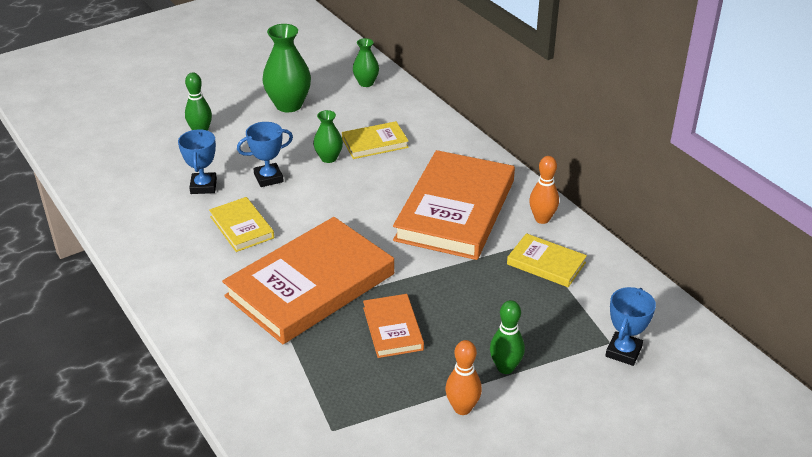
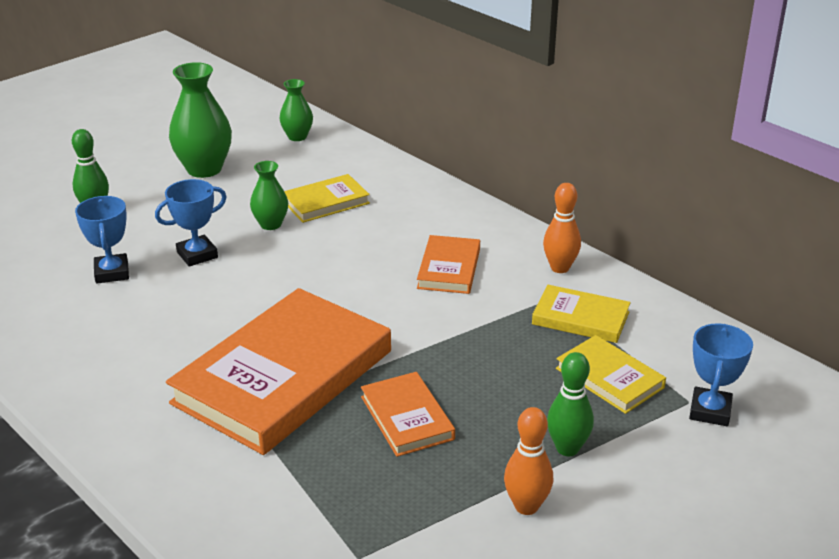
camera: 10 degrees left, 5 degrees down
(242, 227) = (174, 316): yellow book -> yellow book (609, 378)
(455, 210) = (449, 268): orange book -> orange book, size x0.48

WHAT IS EXPECTED:
Print all the material above verbatim and omit its pictures.

TASK RESULT:
camera: 10 degrees left, 5 degrees down
(242, 227) = (174, 316): yellow book -> yellow book (609, 378)
(455, 210) = (449, 268): orange book -> orange book, size x0.48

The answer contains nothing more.